## Problem statement
For the entries below, the expected answer is the line with "IC1 pin GND: N30 -> GND", the line with "L2: none -> 2.2mH (+5V, GND)", and every line between them, exactly as written, and nothing more.

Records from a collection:
==================================================

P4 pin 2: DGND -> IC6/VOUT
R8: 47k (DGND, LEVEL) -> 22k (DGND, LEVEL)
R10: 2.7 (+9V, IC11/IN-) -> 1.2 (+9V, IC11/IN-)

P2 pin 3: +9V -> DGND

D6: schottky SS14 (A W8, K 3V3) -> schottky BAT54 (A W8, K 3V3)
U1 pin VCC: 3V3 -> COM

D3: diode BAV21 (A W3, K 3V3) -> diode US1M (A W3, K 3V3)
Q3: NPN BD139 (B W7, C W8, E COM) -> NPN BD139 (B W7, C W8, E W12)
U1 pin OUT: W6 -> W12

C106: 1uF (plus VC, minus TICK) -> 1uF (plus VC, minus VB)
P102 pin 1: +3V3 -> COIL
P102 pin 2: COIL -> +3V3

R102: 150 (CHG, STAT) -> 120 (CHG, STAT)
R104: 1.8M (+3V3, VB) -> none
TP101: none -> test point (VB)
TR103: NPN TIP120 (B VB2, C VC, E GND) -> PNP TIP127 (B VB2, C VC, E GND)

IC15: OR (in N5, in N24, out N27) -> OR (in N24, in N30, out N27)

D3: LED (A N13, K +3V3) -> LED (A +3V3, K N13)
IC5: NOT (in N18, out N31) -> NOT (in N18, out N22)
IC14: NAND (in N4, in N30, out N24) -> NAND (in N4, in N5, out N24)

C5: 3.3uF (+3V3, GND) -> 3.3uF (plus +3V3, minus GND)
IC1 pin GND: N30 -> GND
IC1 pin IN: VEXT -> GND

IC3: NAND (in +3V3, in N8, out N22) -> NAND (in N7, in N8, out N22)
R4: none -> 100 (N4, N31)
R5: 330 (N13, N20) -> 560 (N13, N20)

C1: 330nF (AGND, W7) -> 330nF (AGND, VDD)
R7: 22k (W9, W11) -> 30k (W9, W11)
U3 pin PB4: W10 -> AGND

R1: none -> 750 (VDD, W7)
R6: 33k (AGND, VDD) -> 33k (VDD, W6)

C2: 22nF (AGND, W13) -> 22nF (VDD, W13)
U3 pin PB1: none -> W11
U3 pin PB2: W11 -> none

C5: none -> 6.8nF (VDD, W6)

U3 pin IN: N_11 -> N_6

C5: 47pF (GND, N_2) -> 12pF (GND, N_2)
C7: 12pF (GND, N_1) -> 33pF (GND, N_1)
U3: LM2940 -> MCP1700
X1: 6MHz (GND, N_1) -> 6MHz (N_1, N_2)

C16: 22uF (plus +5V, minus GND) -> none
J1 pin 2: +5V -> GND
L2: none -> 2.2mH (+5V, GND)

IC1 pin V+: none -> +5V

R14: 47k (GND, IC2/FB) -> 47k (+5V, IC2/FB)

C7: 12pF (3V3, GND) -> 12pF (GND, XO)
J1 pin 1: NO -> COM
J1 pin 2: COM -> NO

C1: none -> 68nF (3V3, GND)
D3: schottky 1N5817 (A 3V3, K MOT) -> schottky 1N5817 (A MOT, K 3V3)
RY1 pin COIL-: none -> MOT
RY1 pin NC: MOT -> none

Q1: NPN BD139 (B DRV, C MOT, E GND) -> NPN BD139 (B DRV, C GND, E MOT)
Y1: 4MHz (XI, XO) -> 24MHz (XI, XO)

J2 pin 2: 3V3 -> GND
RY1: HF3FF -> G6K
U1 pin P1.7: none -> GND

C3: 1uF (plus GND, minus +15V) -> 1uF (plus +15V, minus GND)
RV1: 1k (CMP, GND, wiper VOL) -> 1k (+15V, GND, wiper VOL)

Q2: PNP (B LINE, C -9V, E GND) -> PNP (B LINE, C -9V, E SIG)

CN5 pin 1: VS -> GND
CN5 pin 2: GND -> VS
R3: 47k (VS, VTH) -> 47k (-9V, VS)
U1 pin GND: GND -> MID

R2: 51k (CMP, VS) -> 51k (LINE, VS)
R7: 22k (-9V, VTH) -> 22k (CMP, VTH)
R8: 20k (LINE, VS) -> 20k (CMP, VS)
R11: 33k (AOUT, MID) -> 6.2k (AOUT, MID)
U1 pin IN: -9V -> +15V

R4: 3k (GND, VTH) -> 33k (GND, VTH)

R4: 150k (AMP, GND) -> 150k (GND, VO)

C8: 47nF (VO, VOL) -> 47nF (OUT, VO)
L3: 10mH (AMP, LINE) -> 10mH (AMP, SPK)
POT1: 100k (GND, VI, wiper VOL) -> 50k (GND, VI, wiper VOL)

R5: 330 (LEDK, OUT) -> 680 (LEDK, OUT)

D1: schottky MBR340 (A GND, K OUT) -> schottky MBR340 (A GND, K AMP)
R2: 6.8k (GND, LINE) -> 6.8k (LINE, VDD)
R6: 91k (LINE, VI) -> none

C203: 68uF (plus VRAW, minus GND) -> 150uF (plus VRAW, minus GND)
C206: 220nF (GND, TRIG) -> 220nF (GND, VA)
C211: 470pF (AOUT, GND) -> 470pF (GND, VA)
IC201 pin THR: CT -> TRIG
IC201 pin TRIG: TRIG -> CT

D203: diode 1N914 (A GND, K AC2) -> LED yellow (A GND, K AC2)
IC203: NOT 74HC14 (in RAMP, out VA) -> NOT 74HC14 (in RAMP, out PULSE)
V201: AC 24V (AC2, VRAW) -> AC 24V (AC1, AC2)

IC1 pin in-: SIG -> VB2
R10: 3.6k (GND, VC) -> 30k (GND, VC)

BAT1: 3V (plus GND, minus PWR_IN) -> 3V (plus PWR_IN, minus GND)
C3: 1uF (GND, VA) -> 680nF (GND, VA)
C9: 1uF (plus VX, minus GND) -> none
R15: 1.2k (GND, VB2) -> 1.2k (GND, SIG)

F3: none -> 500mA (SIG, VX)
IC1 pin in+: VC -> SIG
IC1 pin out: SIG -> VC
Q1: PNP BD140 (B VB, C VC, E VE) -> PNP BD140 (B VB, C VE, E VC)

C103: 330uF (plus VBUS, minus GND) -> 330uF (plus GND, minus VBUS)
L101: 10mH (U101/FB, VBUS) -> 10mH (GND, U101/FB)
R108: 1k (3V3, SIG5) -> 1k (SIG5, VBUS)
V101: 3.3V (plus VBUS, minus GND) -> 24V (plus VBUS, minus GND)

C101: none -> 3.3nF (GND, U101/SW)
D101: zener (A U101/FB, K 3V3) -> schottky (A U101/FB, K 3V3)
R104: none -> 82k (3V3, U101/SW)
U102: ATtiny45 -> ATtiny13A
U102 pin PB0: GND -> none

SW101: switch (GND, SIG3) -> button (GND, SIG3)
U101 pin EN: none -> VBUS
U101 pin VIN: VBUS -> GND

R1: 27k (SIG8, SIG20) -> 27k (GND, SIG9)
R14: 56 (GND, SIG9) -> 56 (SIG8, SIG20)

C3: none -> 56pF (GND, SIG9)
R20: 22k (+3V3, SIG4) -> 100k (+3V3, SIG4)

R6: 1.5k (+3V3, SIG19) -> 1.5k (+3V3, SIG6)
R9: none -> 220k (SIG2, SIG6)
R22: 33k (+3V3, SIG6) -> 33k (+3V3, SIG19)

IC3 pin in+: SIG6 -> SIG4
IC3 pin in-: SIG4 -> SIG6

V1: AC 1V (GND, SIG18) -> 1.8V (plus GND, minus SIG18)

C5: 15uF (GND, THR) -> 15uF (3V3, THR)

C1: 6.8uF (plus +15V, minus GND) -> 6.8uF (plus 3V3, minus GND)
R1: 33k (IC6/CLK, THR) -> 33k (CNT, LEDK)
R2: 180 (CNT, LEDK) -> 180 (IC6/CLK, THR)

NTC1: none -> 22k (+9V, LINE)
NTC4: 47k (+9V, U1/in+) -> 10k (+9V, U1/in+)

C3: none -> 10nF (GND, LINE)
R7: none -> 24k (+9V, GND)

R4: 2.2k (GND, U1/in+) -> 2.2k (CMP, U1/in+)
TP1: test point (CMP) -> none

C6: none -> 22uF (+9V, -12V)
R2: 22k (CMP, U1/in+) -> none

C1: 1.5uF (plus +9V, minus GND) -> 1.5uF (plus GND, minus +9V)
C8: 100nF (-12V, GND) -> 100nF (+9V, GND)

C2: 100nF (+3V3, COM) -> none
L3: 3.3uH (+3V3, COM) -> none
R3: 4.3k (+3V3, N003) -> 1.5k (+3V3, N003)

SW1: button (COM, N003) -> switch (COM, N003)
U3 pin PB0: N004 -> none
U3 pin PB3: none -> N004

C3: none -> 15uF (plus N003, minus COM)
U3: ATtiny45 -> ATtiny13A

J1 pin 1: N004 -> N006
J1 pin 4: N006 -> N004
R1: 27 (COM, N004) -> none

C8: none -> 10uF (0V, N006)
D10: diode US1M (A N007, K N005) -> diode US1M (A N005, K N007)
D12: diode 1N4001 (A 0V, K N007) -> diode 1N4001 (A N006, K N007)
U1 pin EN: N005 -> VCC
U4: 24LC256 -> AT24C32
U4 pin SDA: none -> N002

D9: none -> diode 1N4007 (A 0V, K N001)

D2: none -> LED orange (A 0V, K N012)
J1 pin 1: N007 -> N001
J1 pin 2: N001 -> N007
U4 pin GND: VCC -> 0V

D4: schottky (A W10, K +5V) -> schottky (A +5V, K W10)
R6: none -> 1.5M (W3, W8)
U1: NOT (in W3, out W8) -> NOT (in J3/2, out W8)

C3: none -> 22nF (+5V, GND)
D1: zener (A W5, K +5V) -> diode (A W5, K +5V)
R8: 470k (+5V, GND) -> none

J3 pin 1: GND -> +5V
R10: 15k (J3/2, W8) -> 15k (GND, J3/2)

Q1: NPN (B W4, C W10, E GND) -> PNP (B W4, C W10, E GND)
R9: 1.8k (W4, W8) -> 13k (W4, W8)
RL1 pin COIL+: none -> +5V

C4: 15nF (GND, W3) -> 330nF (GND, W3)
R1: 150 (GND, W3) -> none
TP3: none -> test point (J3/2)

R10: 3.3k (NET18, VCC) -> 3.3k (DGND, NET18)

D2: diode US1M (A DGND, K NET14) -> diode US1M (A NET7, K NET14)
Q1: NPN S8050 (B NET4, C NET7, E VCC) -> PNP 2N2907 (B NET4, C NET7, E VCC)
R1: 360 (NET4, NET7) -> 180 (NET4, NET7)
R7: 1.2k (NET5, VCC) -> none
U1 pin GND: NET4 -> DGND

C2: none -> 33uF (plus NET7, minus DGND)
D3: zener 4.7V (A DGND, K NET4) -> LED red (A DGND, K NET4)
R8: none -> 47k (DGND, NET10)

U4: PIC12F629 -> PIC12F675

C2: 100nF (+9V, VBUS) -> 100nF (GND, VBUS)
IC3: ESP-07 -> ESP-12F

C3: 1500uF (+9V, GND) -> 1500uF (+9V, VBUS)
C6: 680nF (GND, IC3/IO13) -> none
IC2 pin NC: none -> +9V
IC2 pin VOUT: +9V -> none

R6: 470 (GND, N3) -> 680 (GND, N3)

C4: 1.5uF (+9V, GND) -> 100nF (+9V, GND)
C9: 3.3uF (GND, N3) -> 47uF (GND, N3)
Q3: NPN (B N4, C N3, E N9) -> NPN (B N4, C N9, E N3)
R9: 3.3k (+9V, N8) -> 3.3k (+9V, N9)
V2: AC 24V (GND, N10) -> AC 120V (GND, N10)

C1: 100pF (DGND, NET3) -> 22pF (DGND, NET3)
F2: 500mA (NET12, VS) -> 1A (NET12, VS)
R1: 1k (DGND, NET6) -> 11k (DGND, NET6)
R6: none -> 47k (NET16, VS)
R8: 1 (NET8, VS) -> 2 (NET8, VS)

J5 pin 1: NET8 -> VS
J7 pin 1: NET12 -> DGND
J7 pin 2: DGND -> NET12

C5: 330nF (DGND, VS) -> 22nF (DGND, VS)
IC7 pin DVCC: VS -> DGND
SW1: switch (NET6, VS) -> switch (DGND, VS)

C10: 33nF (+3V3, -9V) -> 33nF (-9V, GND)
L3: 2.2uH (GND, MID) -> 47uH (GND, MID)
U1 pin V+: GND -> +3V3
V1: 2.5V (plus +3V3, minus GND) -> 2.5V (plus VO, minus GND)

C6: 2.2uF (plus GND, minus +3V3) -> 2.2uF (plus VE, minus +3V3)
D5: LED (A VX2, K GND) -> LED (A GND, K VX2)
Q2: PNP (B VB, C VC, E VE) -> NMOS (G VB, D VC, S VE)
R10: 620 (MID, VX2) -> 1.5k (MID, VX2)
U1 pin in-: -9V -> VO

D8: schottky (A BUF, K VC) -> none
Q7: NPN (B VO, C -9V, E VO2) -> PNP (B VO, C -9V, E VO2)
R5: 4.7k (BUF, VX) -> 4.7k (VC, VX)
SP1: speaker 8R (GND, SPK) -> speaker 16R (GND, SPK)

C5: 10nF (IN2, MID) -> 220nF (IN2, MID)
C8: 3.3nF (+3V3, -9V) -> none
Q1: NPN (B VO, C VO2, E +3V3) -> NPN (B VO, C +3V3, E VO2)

==================================================

## The completed task
IC1 pin GND: N30 -> GND
IC1 pin IN: VEXT -> GND

IC3: NAND (in +3V3, in N8, out N22) -> NAND (in N7, in N8, out N22)
R4: none -> 100 (N4, N31)
R5: 330 (N13, N20) -> 560 (N13, N20)

C1: 330nF (AGND, W7) -> 330nF (AGND, VDD)
R7: 22k (W9, W11) -> 30k (W9, W11)
U3 pin PB4: W10 -> AGND

R1: none -> 750 (VDD, W7)
R6: 33k (AGND, VDD) -> 33k (VDD, W6)

C2: 22nF (AGND, W13) -> 22nF (VDD, W13)
U3 pin PB1: none -> W11
U3 pin PB2: W11 -> none

C5: none -> 6.8nF (VDD, W6)

U3 pin IN: N_11 -> N_6

C5: 47pF (GND, N_2) -> 12pF (GND, N_2)
C7: 12pF (GND, N_1) -> 33pF (GND, N_1)
U3: LM2940 -> MCP1700
X1: 6MHz (GND, N_1) -> 6MHz (N_1, N_2)

C16: 22uF (plus +5V, minus GND) -> none
J1 pin 2: +5V -> GND
L2: none -> 2.2mH (+5V, GND)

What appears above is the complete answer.